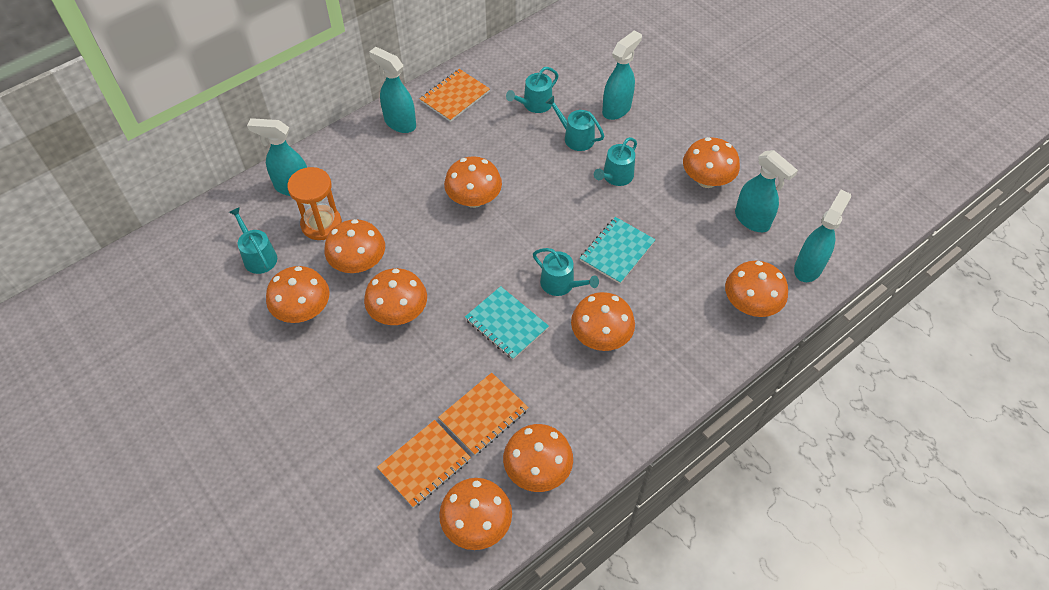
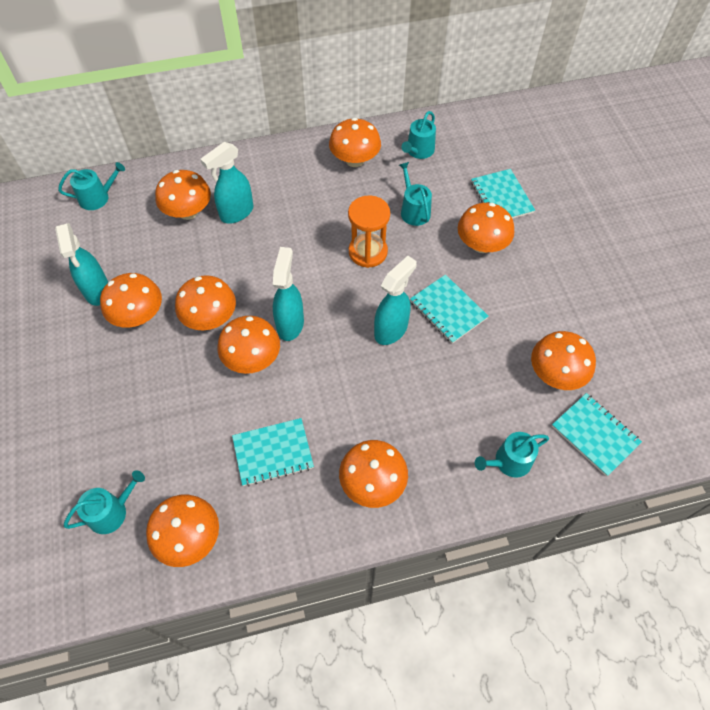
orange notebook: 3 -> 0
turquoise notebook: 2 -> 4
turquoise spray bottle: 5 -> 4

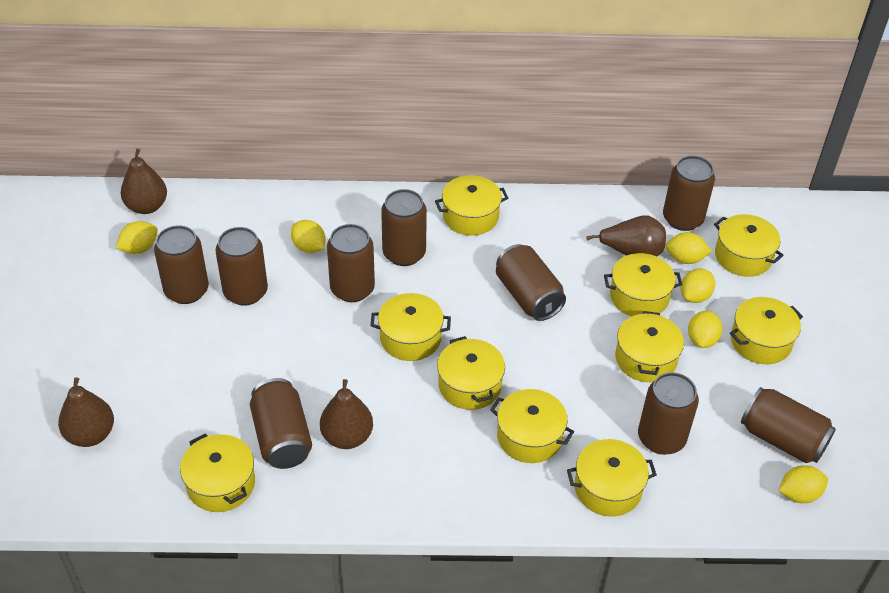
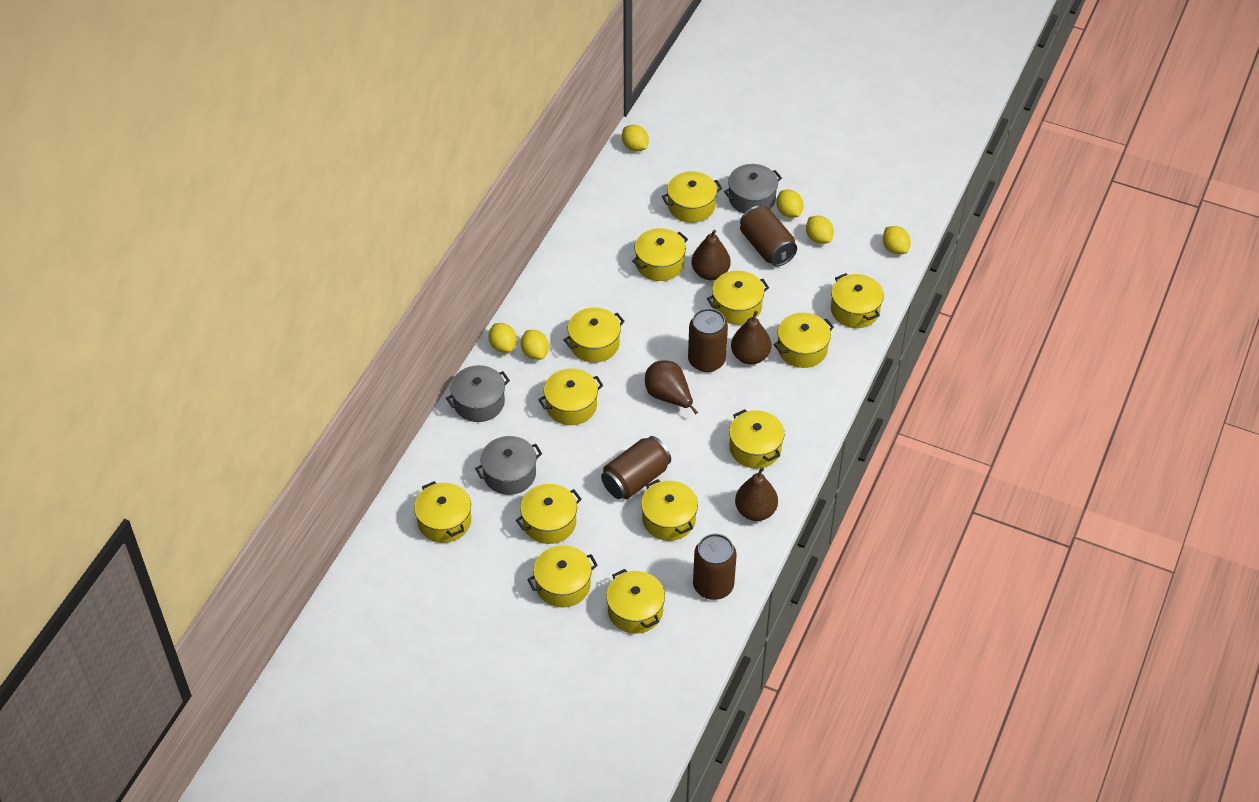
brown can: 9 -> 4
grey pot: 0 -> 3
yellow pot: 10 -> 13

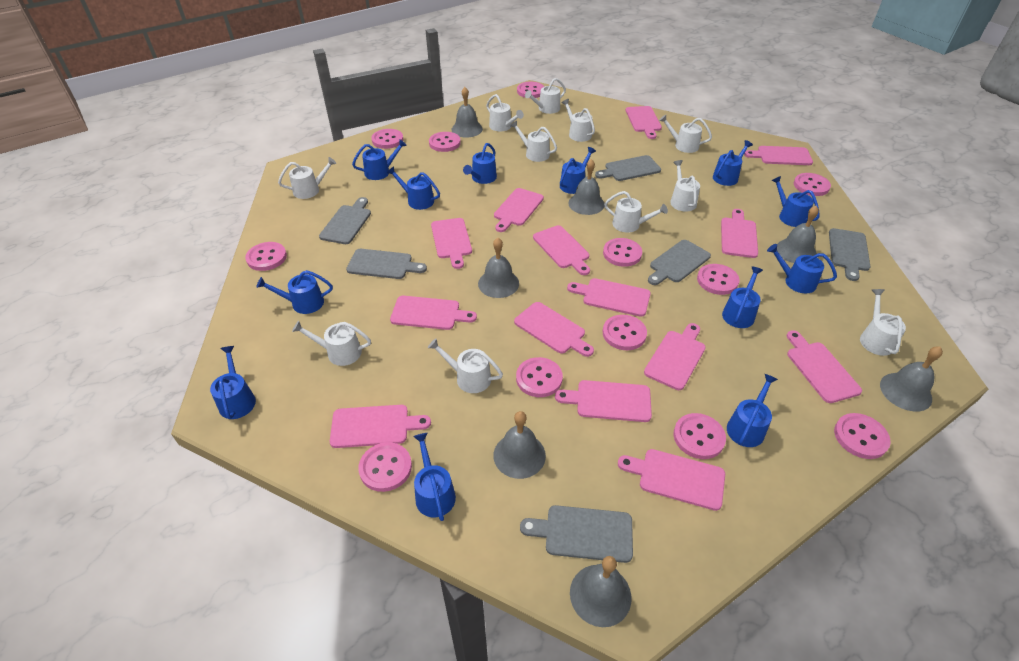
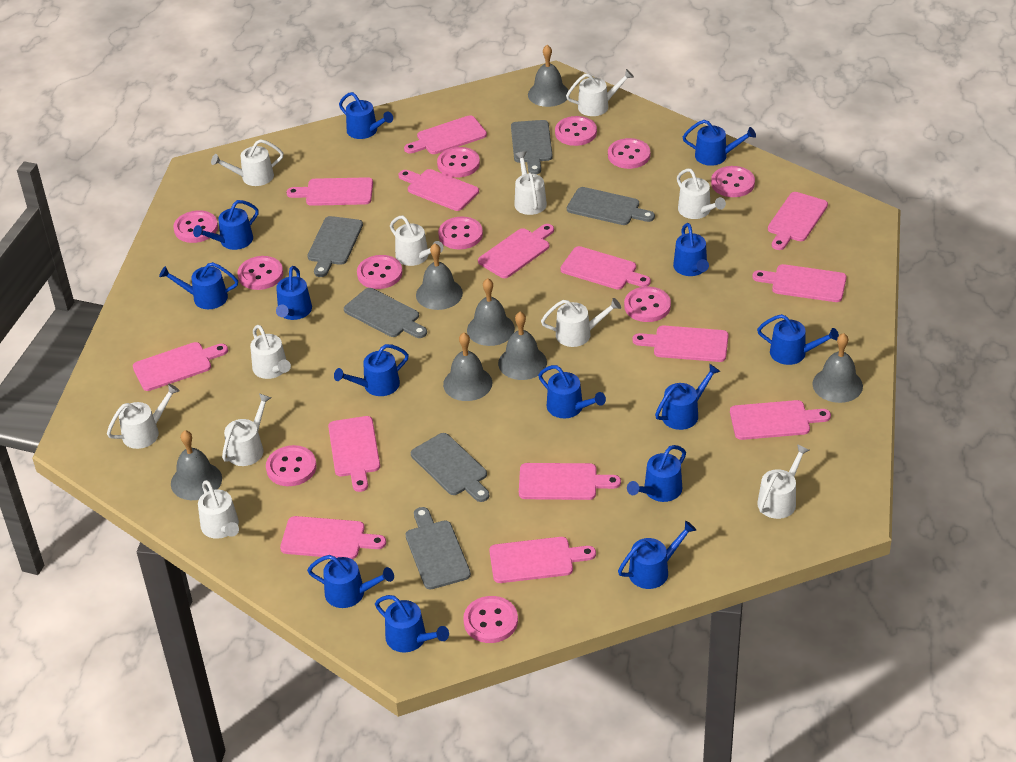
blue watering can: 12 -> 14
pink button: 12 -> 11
◆ ◆ ◆ ◆ ◆
Prompt:
Scan the data above for the word "notebook". Copy every line in which it is found.

Answer to this problem:
orange notebook: 3 -> 0
turquoise notebook: 2 -> 4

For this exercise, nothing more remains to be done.